[Opening Input for this task section]

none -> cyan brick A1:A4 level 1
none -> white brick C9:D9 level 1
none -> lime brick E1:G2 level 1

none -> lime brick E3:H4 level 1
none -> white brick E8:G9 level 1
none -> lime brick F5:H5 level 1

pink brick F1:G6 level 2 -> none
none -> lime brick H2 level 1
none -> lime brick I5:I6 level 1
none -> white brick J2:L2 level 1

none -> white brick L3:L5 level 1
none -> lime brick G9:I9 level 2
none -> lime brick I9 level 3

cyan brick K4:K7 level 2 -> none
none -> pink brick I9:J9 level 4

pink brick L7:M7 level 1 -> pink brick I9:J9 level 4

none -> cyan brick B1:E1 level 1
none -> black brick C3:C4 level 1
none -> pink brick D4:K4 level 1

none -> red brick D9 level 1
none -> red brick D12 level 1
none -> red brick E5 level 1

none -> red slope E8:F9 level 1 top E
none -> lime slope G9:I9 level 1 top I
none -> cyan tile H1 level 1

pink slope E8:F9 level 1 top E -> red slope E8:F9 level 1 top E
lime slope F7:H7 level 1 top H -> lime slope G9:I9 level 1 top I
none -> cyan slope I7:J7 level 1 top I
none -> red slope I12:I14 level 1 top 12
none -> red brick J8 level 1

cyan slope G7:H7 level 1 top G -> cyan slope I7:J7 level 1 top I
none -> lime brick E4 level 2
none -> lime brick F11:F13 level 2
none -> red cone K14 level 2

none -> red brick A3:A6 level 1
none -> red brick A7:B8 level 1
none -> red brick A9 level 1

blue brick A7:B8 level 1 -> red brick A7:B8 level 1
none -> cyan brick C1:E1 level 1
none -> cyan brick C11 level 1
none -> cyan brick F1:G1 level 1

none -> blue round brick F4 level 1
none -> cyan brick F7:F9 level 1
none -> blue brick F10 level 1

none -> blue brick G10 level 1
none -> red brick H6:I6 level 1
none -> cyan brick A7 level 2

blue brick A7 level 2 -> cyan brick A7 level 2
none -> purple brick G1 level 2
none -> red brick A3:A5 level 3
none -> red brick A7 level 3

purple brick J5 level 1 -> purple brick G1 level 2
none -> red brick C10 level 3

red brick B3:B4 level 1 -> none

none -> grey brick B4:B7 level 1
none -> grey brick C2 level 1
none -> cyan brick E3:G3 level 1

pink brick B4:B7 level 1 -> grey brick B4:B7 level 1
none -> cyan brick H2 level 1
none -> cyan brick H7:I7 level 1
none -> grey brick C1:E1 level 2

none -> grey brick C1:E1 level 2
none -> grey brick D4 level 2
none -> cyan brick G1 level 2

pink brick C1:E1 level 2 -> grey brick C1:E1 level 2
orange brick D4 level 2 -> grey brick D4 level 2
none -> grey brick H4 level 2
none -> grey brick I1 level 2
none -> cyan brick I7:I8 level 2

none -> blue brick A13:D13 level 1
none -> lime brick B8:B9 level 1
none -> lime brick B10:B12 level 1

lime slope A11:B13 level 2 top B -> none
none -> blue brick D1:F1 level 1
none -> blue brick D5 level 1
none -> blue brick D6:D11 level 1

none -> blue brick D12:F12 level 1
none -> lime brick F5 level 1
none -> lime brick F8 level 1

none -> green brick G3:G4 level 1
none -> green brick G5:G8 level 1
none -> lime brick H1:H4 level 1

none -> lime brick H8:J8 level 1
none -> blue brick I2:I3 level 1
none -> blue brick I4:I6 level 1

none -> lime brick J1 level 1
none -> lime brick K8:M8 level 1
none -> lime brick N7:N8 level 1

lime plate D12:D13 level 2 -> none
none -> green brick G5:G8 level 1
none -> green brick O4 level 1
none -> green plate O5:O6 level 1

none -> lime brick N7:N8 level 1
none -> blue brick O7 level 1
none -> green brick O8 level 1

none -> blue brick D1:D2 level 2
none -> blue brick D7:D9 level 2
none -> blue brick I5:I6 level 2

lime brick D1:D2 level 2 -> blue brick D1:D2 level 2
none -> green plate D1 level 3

[Closing Input for this task section]

* [Task brief] Reproduce every record above exactly.

* [Answer space]
none -> cyan brick A1:A4 level 1
none -> white brick C9:D9 level 1
none -> lime brick E1:G2 level 1

none -> lime brick E3:H4 level 1
none -> white brick E8:G9 level 1
none -> lime brick F5:H5 level 1

pink brick F1:G6 level 2 -> none
none -> lime brick H2 level 1
none -> lime brick I5:I6 level 1
none -> white brick J2:L2 level 1

none -> white brick L3:L5 level 1
none -> lime brick G9:I9 level 2
none -> lime brick I9 level 3

cyan brick K4:K7 level 2 -> none
none -> pink brick I9:J9 level 4

pink brick L7:M7 level 1 -> pink brick I9:J9 level 4

none -> cyan brick B1:E1 level 1
none -> black brick C3:C4 level 1
none -> pink brick D4:K4 level 1

none -> red brick D9 level 1
none -> red brick D12 level 1
none -> red brick E5 level 1

none -> red slope E8:F9 level 1 top E
none -> lime slope G9:I9 level 1 top I
none -> cyan tile H1 level 1

pink slope E8:F9 level 1 top E -> red slope E8:F9 level 1 top E
lime slope F7:H7 level 1 top H -> lime slope G9:I9 level 1 top I
none -> cyan slope I7:J7 level 1 top I
none -> red slope I12:I14 level 1 top 12
none -> red brick J8 level 1

cyan slope G7:H7 level 1 top G -> cyan slope I7:J7 level 1 top I
none -> lime brick E4 level 2
none -> lime brick F11:F13 level 2
none -> red cone K14 level 2

none -> red brick A3:A6 level 1
none -> red brick A7:B8 level 1
none -> red brick A9 level 1

blue brick A7:B8 level 1 -> red brick A7:B8 level 1
none -> cyan brick C1:E1 level 1
none -> cyan brick C11 level 1
none -> cyan brick F1:G1 level 1

none -> blue round brick F4 level 1
none -> cyan brick F7:F9 level 1
none -> blue brick F10 level 1

none -> blue brick G10 level 1
none -> red brick H6:I6 level 1
none -> cyan brick A7 level 2

blue brick A7 level 2 -> cyan brick A7 level 2
none -> purple brick G1 level 2
none -> red brick A3:A5 level 3
none -> red brick A7 level 3

purple brick J5 level 1 -> purple brick G1 level 2
none -> red brick C10 level 3

red brick B3:B4 level 1 -> none

none -> grey brick B4:B7 level 1
none -> grey brick C2 level 1
none -> cyan brick E3:G3 level 1

pink brick B4:B7 level 1 -> grey brick B4:B7 level 1
none -> cyan brick H2 level 1
none -> cyan brick H7:I7 level 1
none -> grey brick C1:E1 level 2

none -> grey brick C1:E1 level 2
none -> grey brick D4 level 2
none -> cyan brick G1 level 2

pink brick C1:E1 level 2 -> grey brick C1:E1 level 2
orange brick D4 level 2 -> grey brick D4 level 2
none -> grey brick H4 level 2
none -> grey brick I1 level 2
none -> cyan brick I7:I8 level 2

none -> blue brick A13:D13 level 1
none -> lime brick B8:B9 level 1
none -> lime brick B10:B12 level 1

lime slope A11:B13 level 2 top B -> none
none -> blue brick D1:F1 level 1
none -> blue brick D5 level 1
none -> blue brick D6:D11 level 1

none -> blue brick D12:F12 level 1
none -> lime brick F5 level 1
none -> lime brick F8 level 1

none -> green brick G3:G4 level 1
none -> green brick G5:G8 level 1
none -> lime brick H1:H4 level 1

none -> lime brick H8:J8 level 1
none -> blue brick I2:I3 level 1
none -> blue brick I4:I6 level 1

none -> lime brick J1 level 1
none -> lime brick K8:M8 level 1
none -> lime brick N7:N8 level 1

lime plate D12:D13 level 2 -> none
none -> green brick G5:G8 level 1
none -> green brick O4 level 1
none -> green plate O5:O6 level 1

none -> lime brick N7:N8 level 1
none -> blue brick O7 level 1
none -> green brick O8 level 1

none -> blue brick D1:D2 level 2
none -> blue brick D7:D9 level 2
none -> blue brick I5:I6 level 2

lime brick D1:D2 level 2 -> blue brick D1:D2 level 2
none -> green plate D1 level 3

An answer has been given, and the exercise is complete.